[Information shown — start]

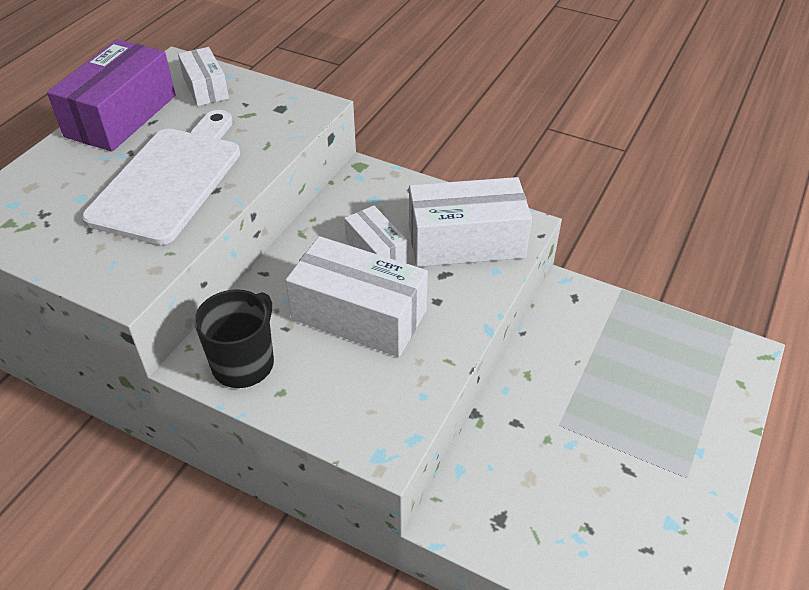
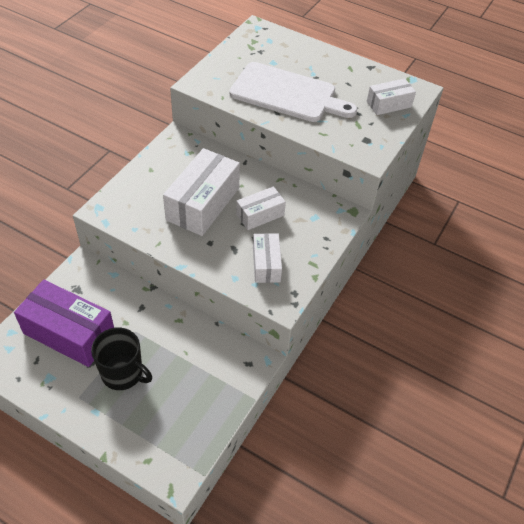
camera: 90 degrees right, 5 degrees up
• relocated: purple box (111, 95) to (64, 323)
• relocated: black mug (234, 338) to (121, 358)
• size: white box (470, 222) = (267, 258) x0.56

[Information shown — finish]

- **Aim of the exercise**:
Which of the lines in the material carry the string "relocated"? Pull them out.

- **Answer to this task**:
• relocated: purple box (111, 95) to (64, 323)
• relocated: black mug (234, 338) to (121, 358)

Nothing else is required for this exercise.